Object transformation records
======
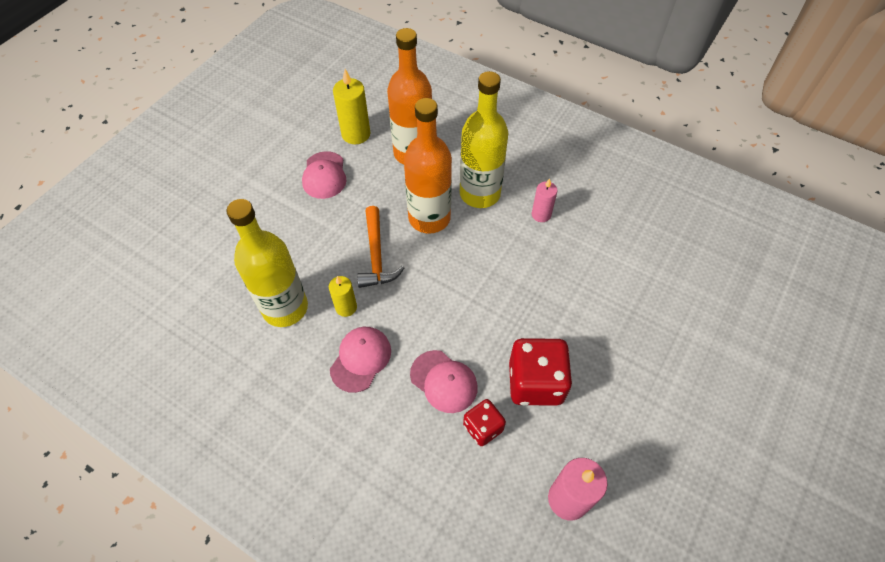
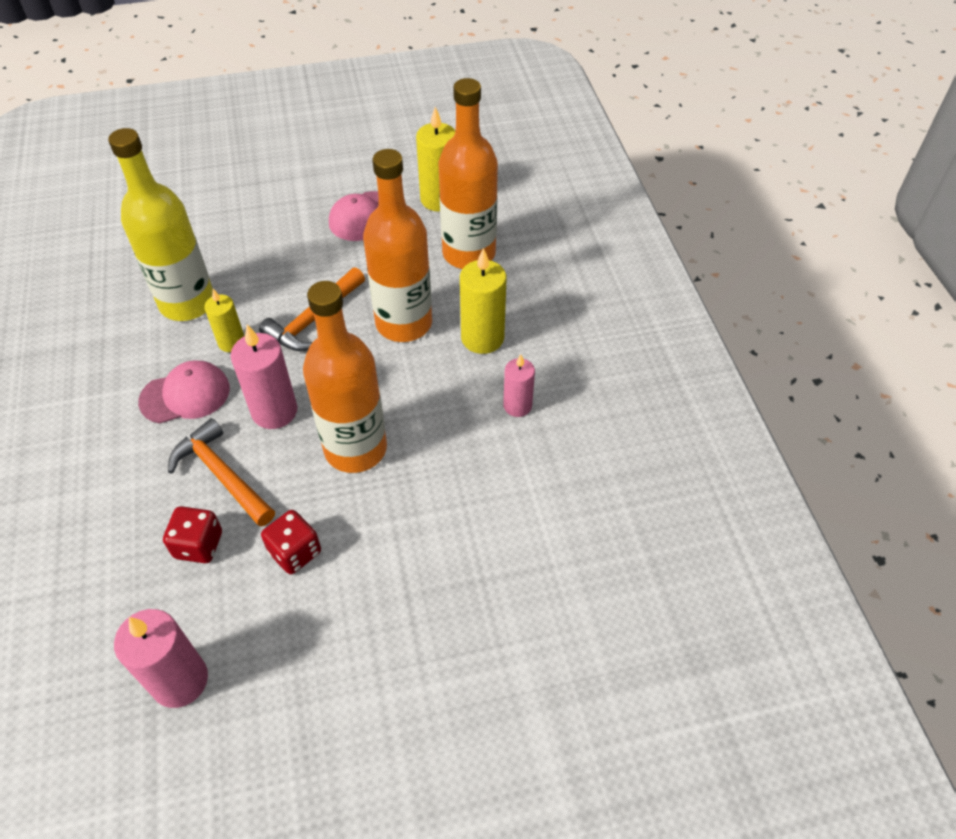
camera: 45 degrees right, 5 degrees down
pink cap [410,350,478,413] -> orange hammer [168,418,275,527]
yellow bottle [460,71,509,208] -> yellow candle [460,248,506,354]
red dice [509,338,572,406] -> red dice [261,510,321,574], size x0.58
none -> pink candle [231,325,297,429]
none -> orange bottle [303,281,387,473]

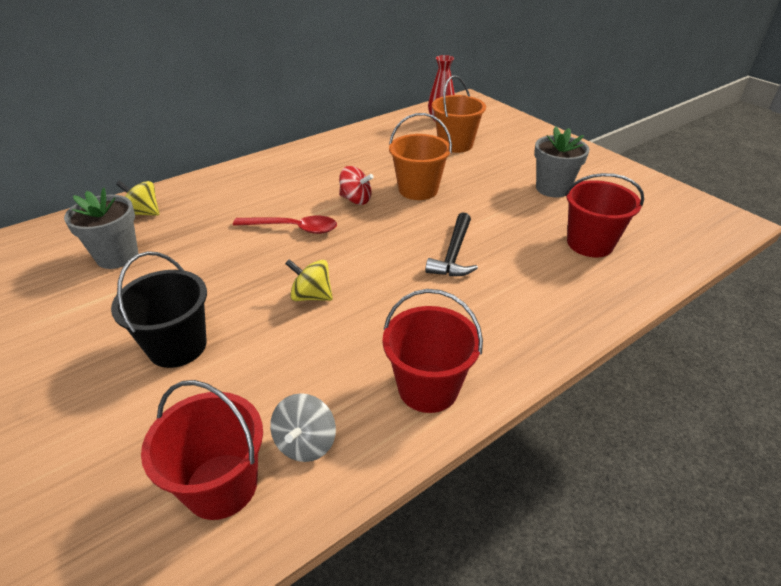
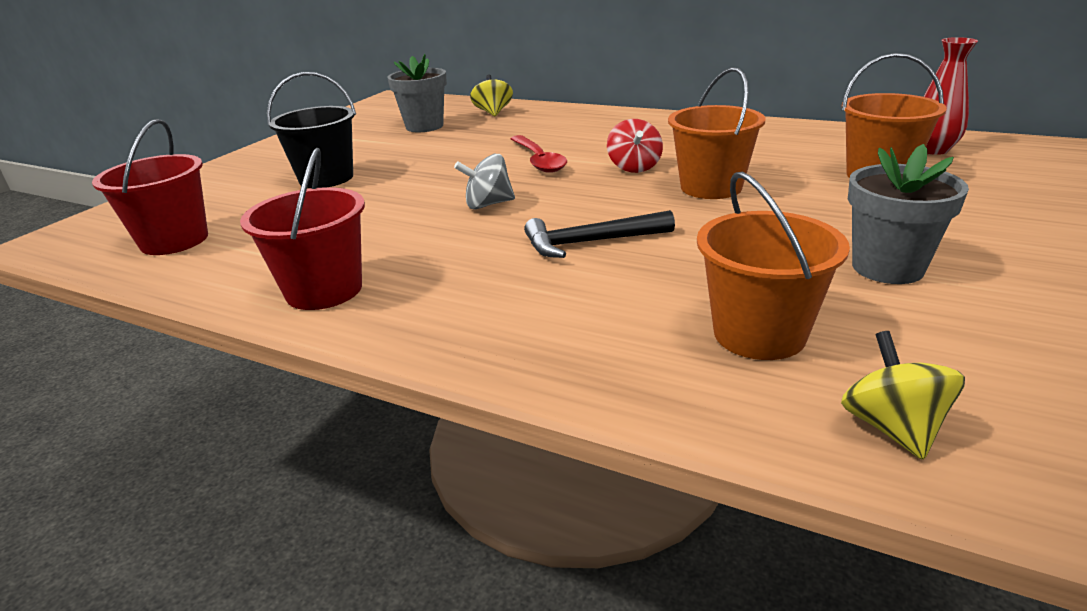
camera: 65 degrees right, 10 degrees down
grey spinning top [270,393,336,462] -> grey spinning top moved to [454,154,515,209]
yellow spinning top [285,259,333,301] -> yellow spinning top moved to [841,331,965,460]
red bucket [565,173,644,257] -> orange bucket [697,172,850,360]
======
Every line in the data above that contains the word "degrees" should be copied.

camera: 45 degrees right, 5 degrees down
camera: 65 degrees right, 10 degrees down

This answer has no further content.